ASSIGNMENT -
Note each line in the data holding the string "tile" and report it.

EXCERPTED DATA -

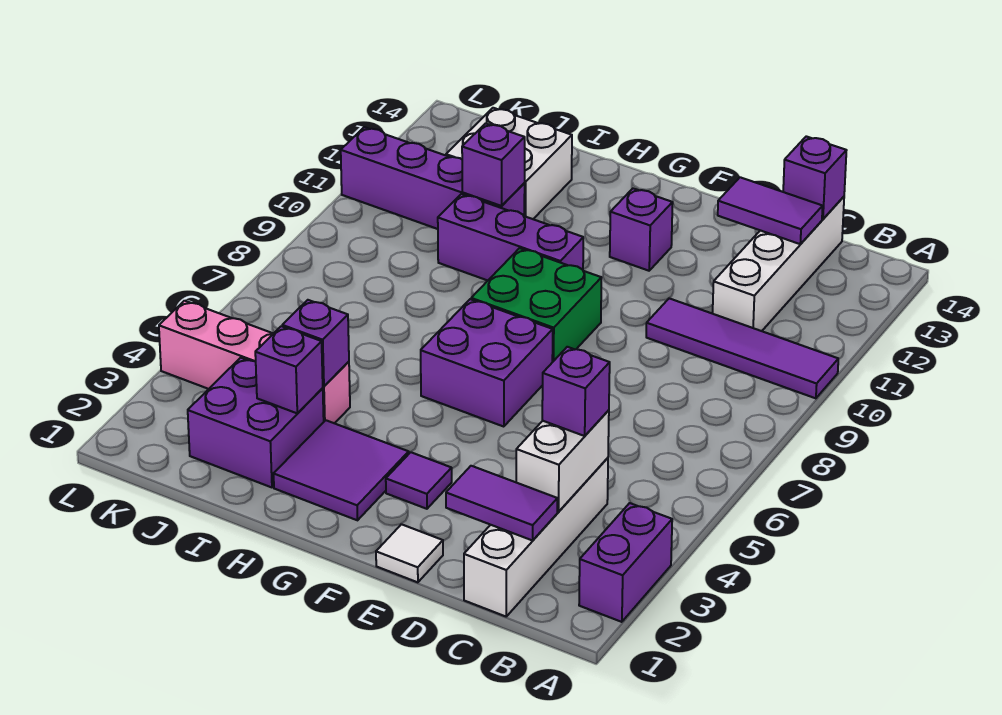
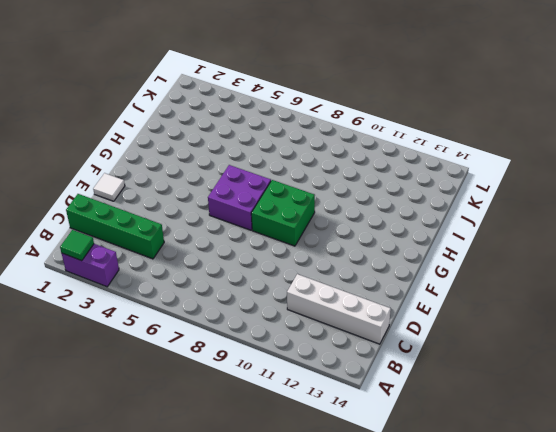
green tile A2 level 2 -> none
green brick C1:C4 level 1 -> white brick C1:C4 level 1
none -> purple tile A10:D10 level 1
none -> purple tile F3 level 1
none -> purple brick F12 level 1

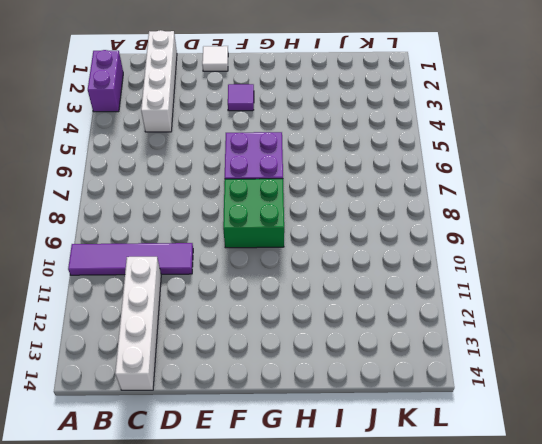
none -> purple brick F12 level 1
none -> purple tile G2:H3 level 1
none -> purple brick G10:I10 level 1

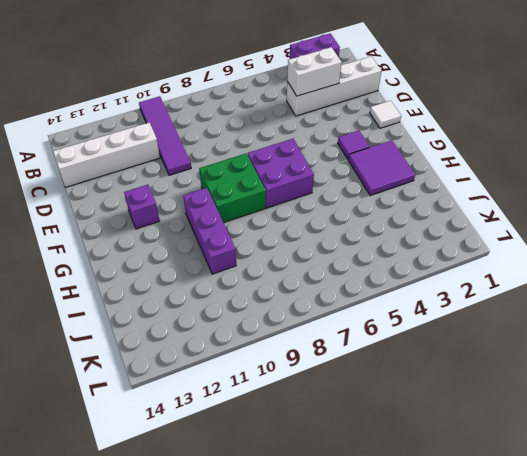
none -> purple brick I2:J3 level 1
none -> pink brick I4:L4 level 1
none -> purple brick I11:L11 level 1

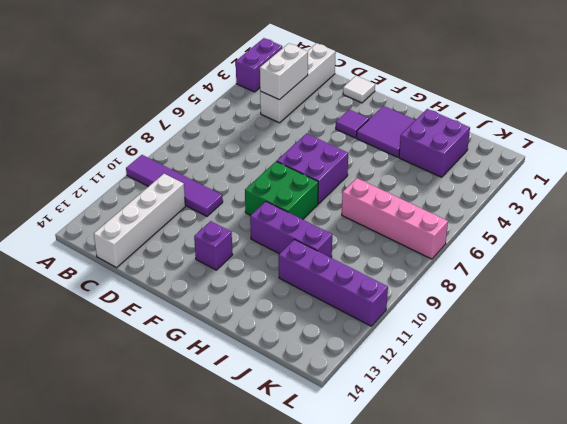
pink brick I7:L7 level 1 -> pink brick I4:L4 level 1
none -> white brick I12:J13 level 1
none -> purple tile C2:D2 level 2
none -> purple tile C13:D13 level 2

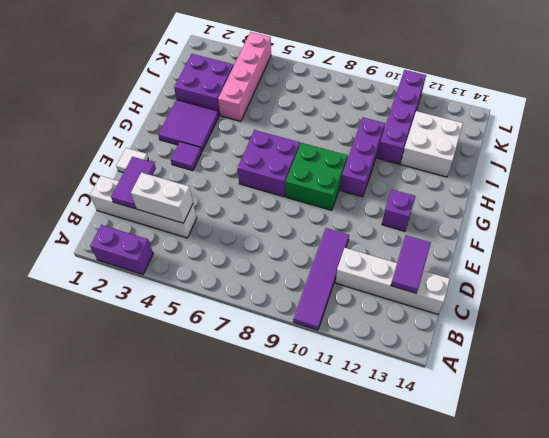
none -> purple brick C14 level 2
none -> purple brick I3 level 2
none -> purple brick I4 level 2

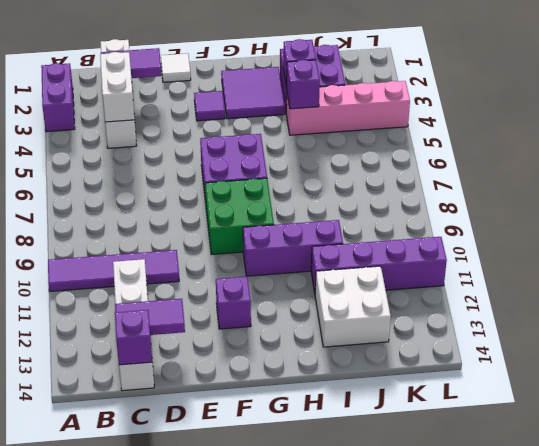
none -> purple brick I11 level 2
none -> purple brick C4 level 3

FINAL ANSWER -
green tile A2 level 2 -> none
none -> purple tile A10:D10 level 1
none -> purple tile F3 level 1
none -> purple tile G2:H3 level 1
none -> purple tile C2:D2 level 2
none -> purple tile C13:D13 level 2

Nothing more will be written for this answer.